◆ **Action item**: Among the entries below, find the lines that hold the word "watering" and report them.

◆ **Provided records**:
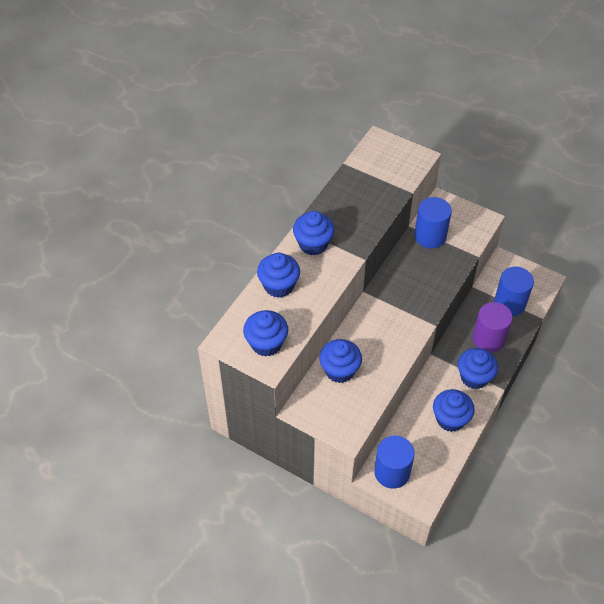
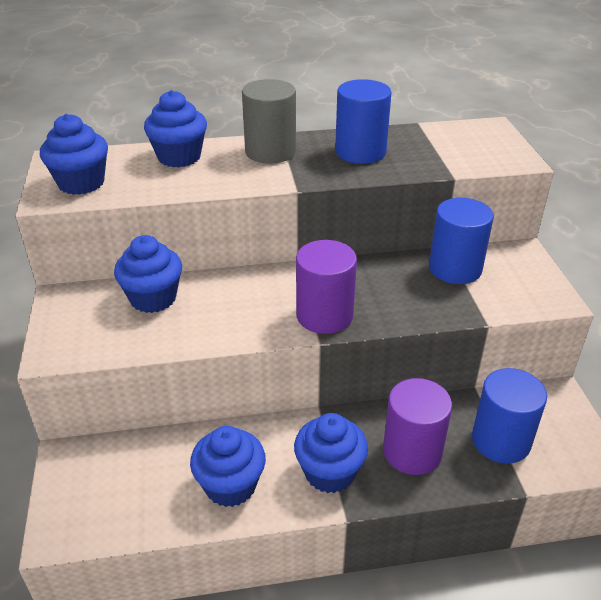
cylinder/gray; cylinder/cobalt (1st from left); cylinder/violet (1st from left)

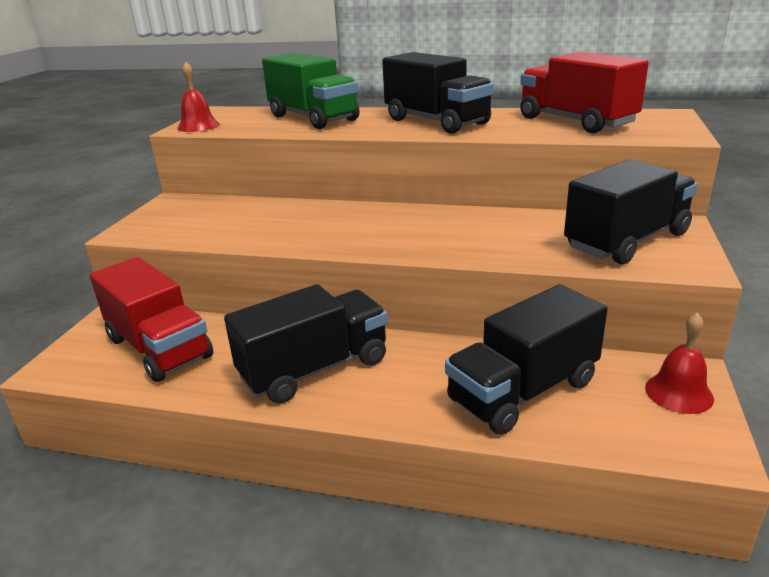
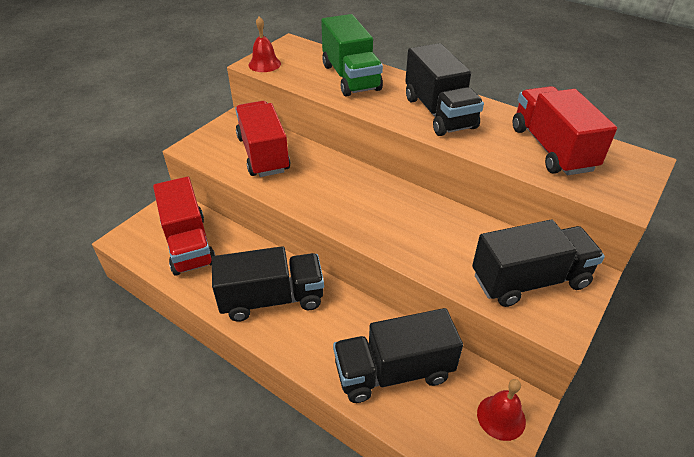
truck/scarlet (2nd from left)

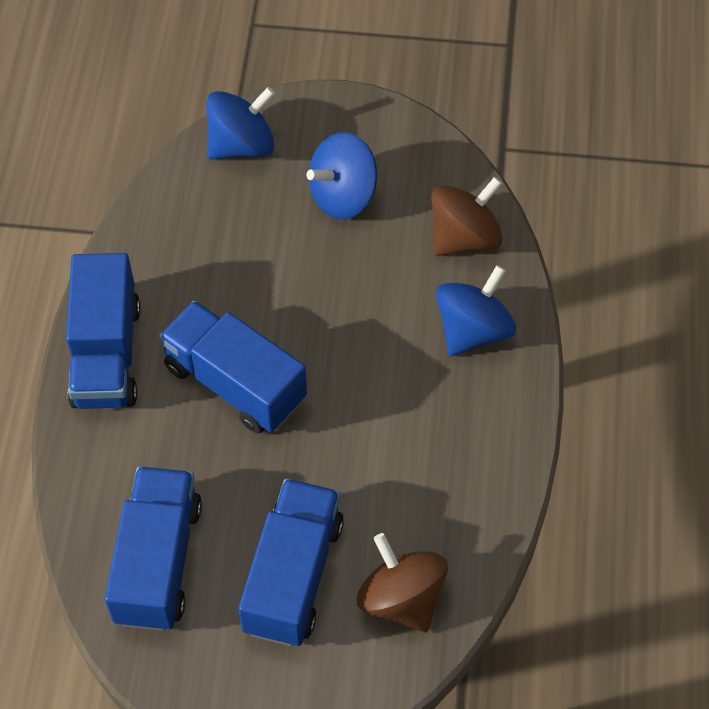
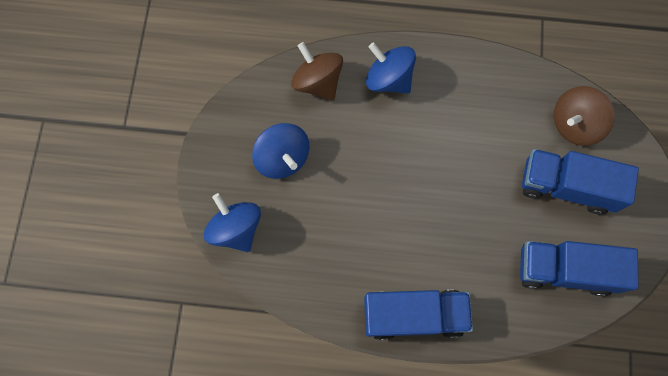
truck/cobalt (3rd from left in the first image)

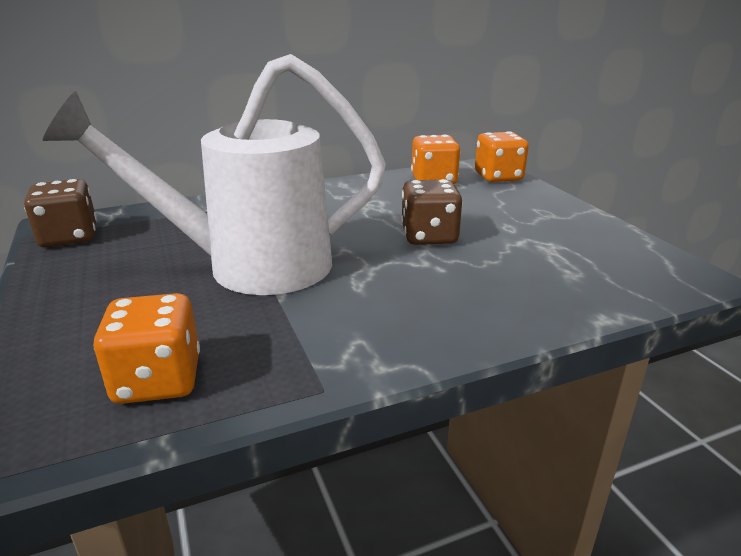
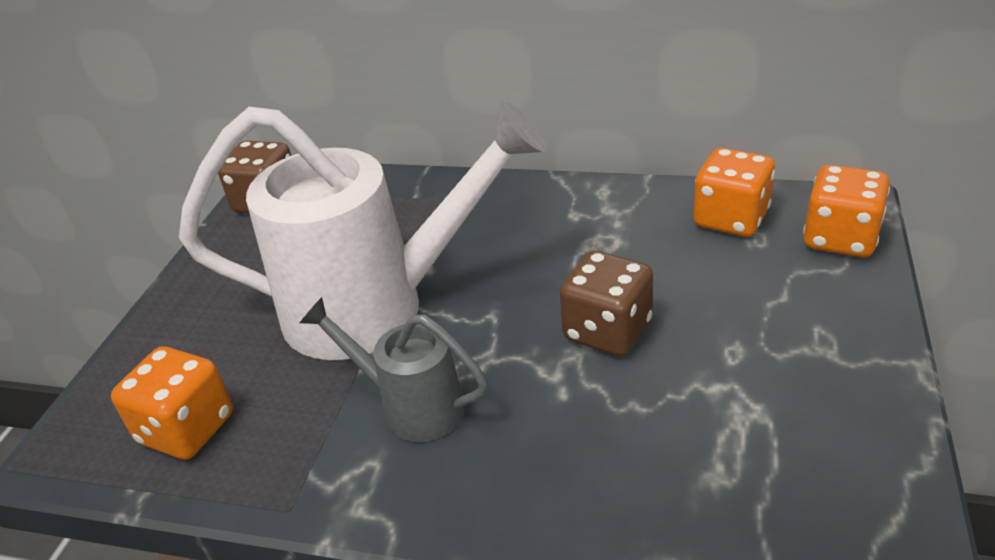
watering can/snow-white; watering can/gray

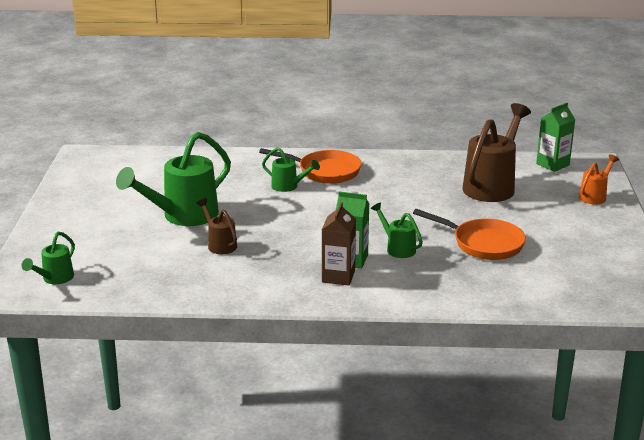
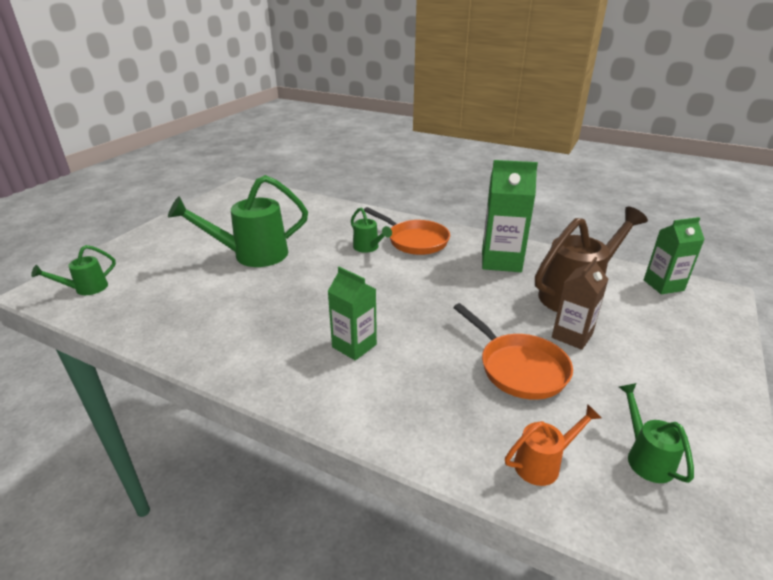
watering can/russet (1st from left in the first image); milk carton/russet; watering can/emerald (4th from left); watering can/orange; milk carton/emerald (2nd from left)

◆ **Expected answer**:
watering can/snow-white; watering can/gray
watering can/russet (1st from left in the first image); milk carton/russet; watering can/emerald (4th from left); watering can/orange; milk carton/emerald (2nd from left)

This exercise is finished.